**Given exercise:** Arrange the lines of the material below as a numbered list, skipping any blank lines and leaving out the pictures.

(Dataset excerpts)
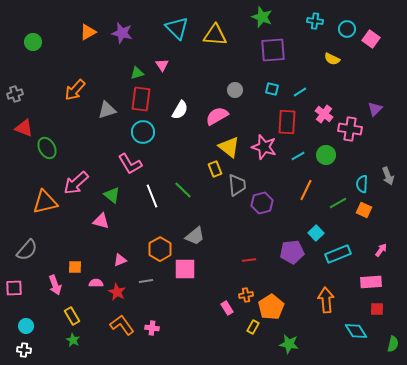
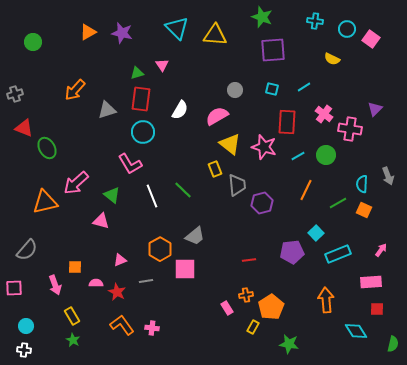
cyan line at (300, 92): moved 4 px right, 5 px up
yellow triangle at (229, 147): moved 1 px right, 3 px up
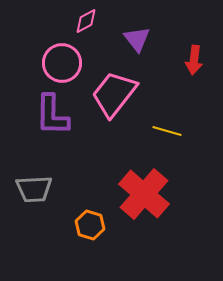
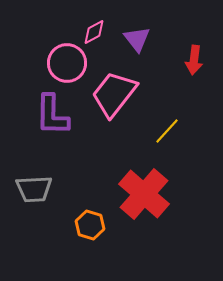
pink diamond: moved 8 px right, 11 px down
pink circle: moved 5 px right
yellow line: rotated 64 degrees counterclockwise
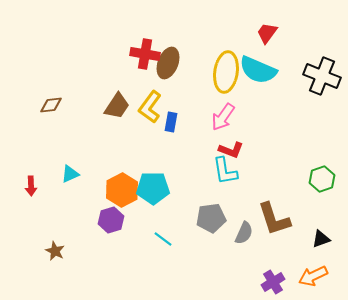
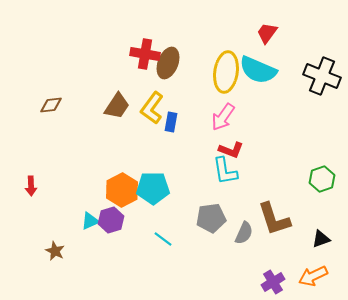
yellow L-shape: moved 2 px right, 1 px down
cyan triangle: moved 20 px right, 47 px down
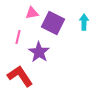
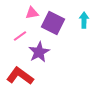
cyan arrow: moved 2 px up
pink line: moved 2 px right, 1 px up; rotated 40 degrees clockwise
purple star: rotated 10 degrees clockwise
red L-shape: rotated 20 degrees counterclockwise
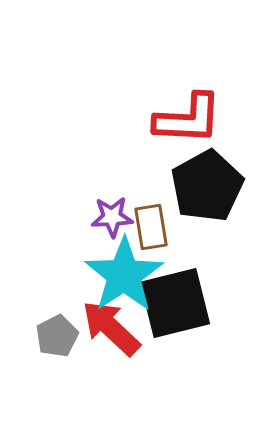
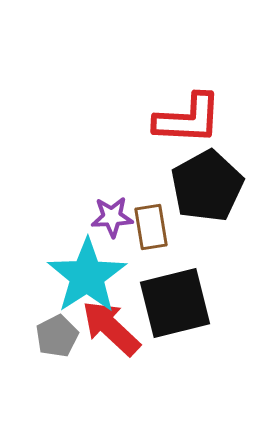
cyan star: moved 37 px left, 1 px down
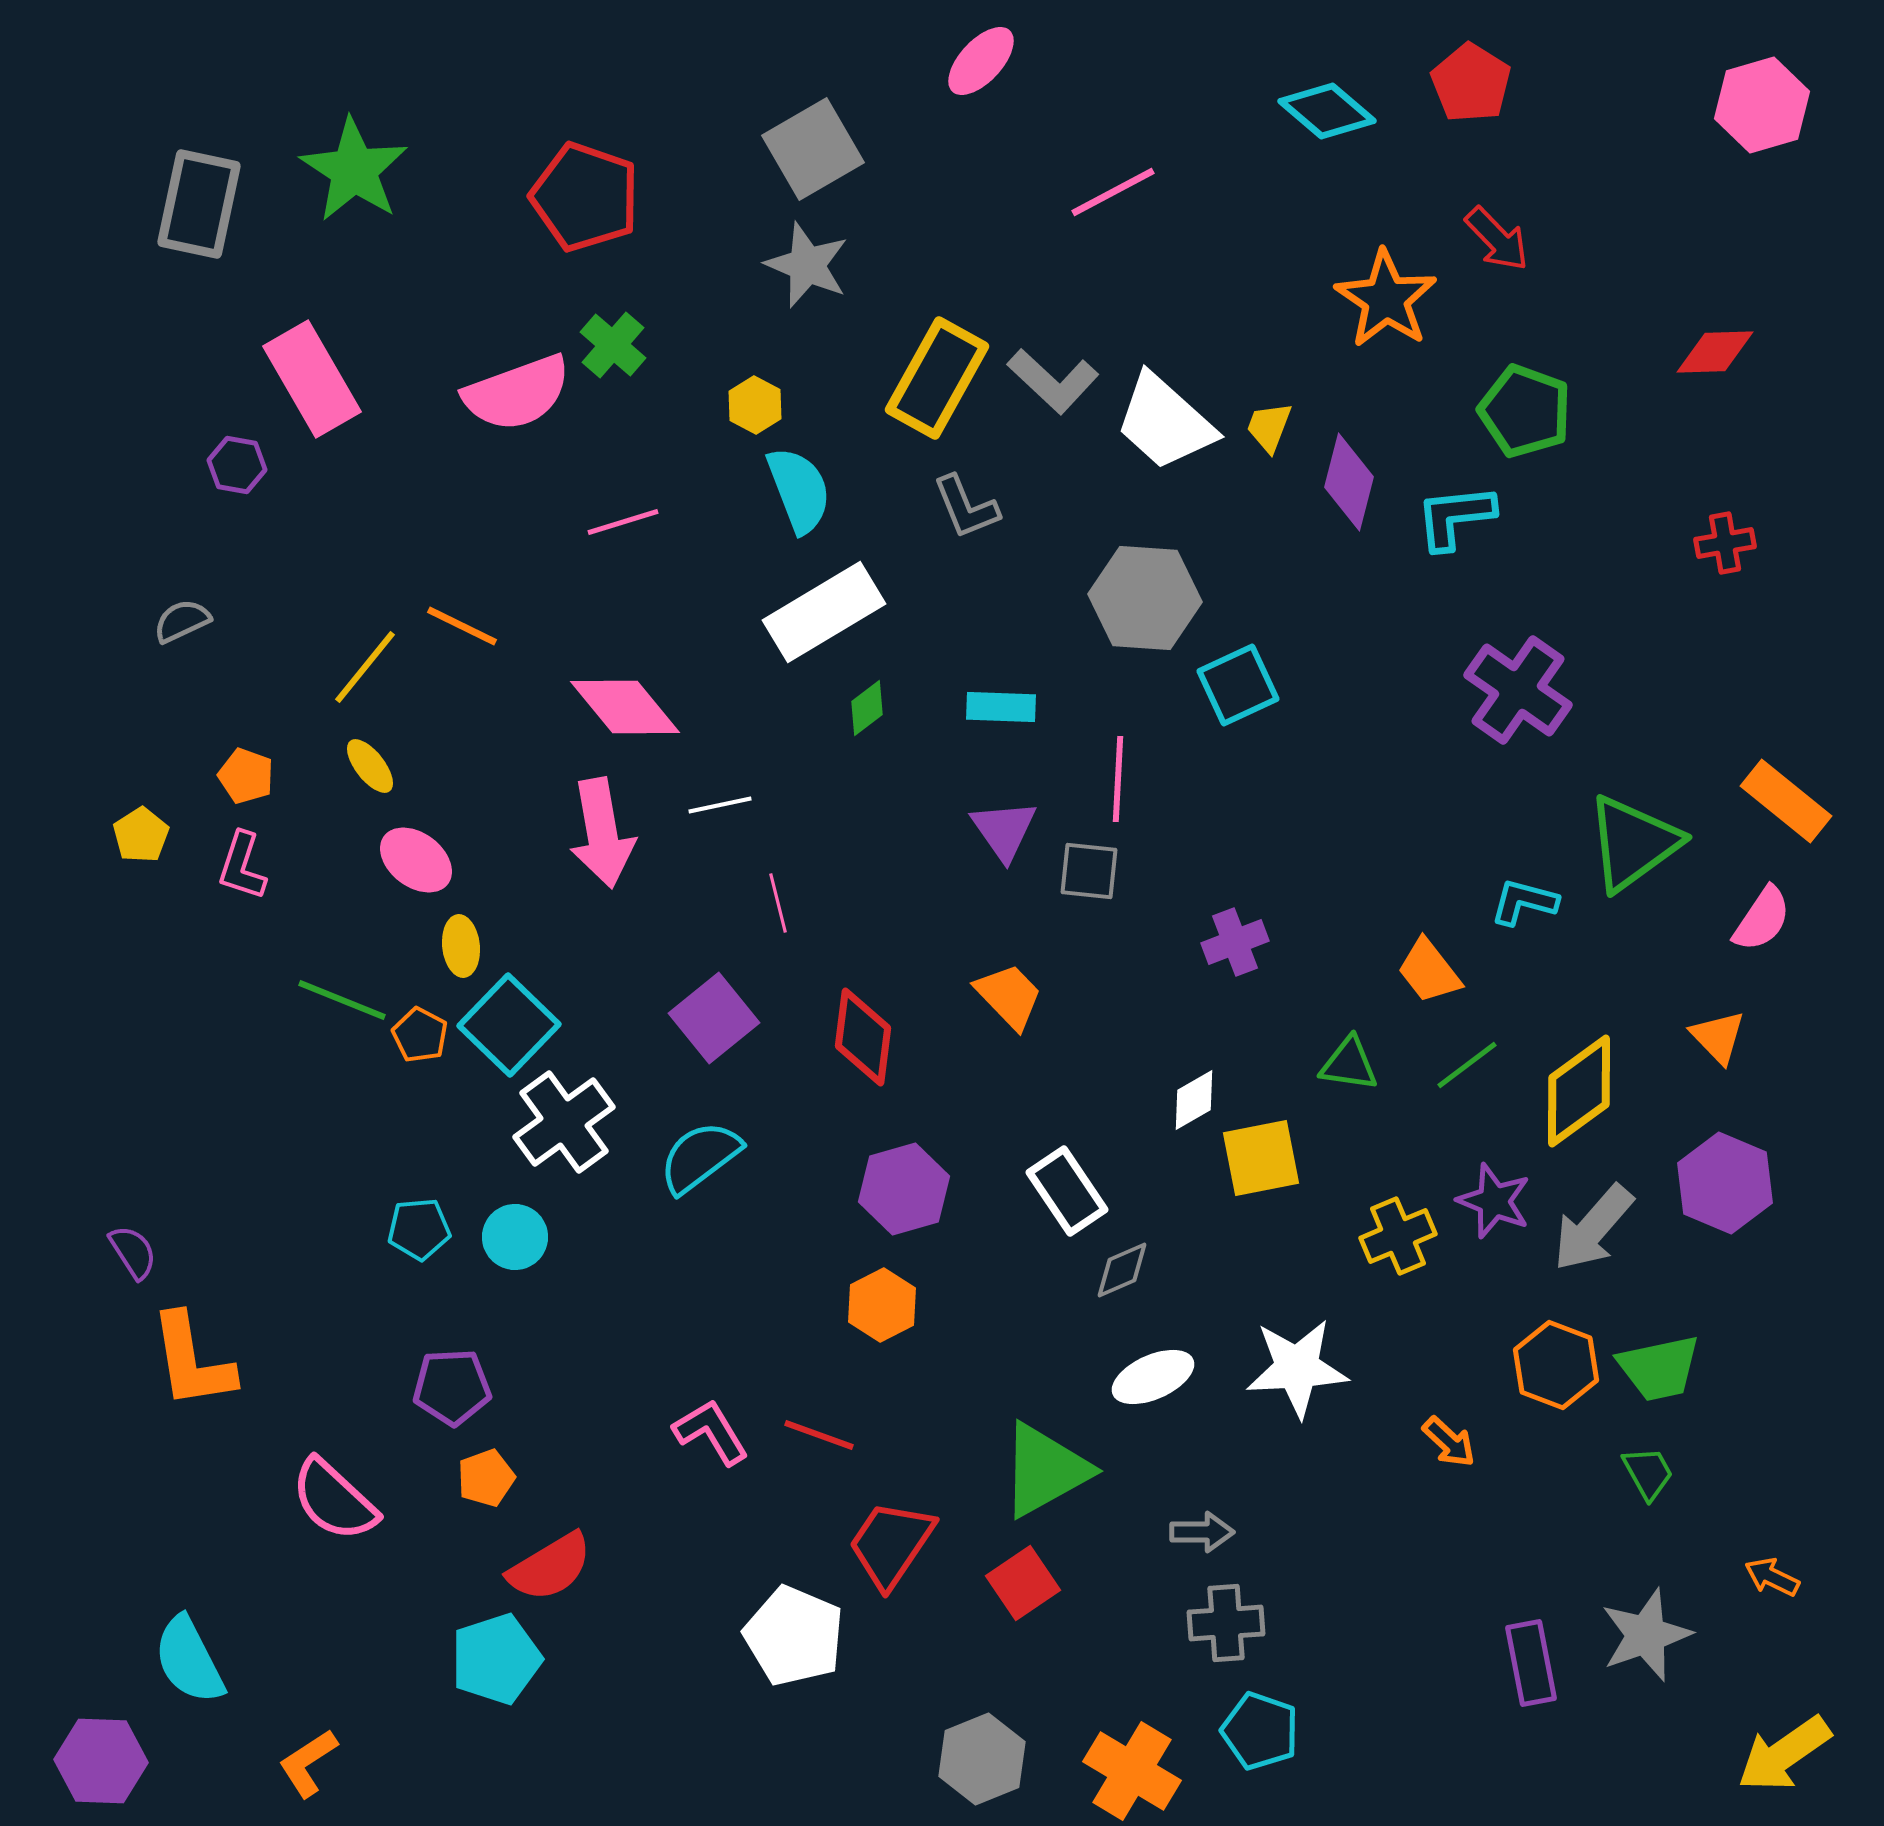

**Response for this exercise:**
1. cyan line at (300, 92): moved 4 px right, 5 px up
2. yellow triangle at (229, 147): moved 1 px right, 3 px up
3. pink diamond: moved 8 px right, 11 px down
4. pink circle: moved 5 px right
5. yellow line: rotated 64 degrees counterclockwise
6. yellow L-shape: moved 2 px right, 1 px down
7. cyan triangle: moved 20 px right, 47 px down
8. cyan arrow: moved 2 px up
9. pink line: moved 2 px right, 1 px up; rotated 40 degrees clockwise
10. purple star: rotated 10 degrees clockwise
11. red L-shape: rotated 20 degrees counterclockwise
12. cyan star: moved 37 px left, 1 px down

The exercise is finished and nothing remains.